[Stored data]
= = = = = = =
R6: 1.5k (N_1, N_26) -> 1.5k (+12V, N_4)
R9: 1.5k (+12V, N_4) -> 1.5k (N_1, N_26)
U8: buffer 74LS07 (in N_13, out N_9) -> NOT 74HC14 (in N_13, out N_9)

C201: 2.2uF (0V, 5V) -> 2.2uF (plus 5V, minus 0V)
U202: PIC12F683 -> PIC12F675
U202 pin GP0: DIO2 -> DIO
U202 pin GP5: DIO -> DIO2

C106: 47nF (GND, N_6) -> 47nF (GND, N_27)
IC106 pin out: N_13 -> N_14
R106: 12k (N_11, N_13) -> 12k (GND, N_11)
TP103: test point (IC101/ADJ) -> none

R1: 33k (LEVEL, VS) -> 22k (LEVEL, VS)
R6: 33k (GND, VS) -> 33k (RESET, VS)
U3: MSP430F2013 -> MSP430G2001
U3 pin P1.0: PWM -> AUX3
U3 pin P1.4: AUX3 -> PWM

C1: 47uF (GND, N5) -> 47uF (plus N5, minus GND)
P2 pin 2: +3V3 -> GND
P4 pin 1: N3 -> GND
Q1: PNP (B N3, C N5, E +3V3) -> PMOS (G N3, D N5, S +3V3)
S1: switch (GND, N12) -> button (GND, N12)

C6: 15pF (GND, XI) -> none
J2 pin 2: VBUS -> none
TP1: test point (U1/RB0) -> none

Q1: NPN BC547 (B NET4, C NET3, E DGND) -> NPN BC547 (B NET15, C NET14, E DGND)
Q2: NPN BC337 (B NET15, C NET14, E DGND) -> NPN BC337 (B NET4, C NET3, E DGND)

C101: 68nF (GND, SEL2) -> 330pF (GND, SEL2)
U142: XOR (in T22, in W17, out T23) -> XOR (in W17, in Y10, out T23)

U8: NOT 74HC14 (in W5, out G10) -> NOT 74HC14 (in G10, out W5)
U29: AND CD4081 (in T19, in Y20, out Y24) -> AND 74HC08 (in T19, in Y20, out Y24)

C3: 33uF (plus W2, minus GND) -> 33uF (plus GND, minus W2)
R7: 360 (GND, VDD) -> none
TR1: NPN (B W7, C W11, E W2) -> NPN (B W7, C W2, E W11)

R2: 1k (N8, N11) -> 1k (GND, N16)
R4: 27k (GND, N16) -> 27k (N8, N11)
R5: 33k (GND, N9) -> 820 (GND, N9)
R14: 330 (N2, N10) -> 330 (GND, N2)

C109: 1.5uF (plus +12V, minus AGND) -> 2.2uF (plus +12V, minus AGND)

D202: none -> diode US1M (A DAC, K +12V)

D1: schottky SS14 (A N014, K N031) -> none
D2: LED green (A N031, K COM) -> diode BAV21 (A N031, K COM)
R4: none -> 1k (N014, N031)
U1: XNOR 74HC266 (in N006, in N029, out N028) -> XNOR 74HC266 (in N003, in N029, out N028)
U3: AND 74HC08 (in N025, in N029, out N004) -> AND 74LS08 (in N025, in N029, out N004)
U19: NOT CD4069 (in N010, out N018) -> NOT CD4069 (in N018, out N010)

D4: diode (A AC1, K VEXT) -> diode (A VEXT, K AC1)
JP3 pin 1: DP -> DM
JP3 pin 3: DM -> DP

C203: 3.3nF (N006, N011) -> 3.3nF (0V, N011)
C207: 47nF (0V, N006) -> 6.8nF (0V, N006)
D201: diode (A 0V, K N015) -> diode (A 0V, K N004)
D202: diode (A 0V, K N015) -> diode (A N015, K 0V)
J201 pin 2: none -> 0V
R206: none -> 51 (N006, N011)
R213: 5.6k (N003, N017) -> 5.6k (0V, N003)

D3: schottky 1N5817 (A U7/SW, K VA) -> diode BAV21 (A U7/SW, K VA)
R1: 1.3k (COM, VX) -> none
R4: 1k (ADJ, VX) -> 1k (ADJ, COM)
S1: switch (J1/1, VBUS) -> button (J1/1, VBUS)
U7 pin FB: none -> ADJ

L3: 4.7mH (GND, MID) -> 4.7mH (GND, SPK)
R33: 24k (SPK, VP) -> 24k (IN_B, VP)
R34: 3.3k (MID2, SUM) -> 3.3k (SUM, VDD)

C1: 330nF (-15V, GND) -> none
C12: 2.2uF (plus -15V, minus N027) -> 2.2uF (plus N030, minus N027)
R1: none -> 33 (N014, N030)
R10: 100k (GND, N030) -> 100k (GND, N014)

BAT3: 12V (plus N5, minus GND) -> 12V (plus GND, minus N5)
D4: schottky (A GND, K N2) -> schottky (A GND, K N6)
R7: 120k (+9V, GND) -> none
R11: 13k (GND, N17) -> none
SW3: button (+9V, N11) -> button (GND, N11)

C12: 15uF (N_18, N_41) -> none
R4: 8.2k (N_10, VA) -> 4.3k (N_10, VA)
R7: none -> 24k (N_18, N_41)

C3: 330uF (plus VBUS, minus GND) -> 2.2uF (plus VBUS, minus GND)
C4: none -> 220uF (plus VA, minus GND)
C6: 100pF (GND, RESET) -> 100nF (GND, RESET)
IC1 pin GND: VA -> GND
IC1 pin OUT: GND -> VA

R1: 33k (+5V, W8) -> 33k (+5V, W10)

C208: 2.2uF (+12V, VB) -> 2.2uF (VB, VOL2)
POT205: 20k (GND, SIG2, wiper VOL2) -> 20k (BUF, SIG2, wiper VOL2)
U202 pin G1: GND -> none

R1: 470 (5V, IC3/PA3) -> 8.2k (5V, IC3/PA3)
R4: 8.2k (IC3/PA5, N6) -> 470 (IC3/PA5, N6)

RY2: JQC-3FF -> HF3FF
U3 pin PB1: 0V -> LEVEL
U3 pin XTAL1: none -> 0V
= = = = = = =
TASK BRIEF: Using the records above, set down exactly the lines from the one with "R14: 330 (N2, N10) -> 330 (GND, N2)" through the one with "U19: NOT CD4069", inclusive, and nothing more.

RESULT OF THE TASK:
R14: 330 (N2, N10) -> 330 (GND, N2)

C109: 1.5uF (plus +12V, minus AGND) -> 2.2uF (plus +12V, minus AGND)

D202: none -> diode US1M (A DAC, K +12V)

D1: schottky SS14 (A N014, K N031) -> none
D2: LED green (A N031, K COM) -> diode BAV21 (A N031, K COM)
R4: none -> 1k (N014, N031)
U1: XNOR 74HC266 (in N006, in N029, out N028) -> XNOR 74HC266 (in N003, in N029, out N028)
U3: AND 74HC08 (in N025, in N029, out N004) -> AND 74LS08 (in N025, in N029, out N004)
U19: NOT CD4069 (in N010, out N018) -> NOT CD4069 (in N018, out N010)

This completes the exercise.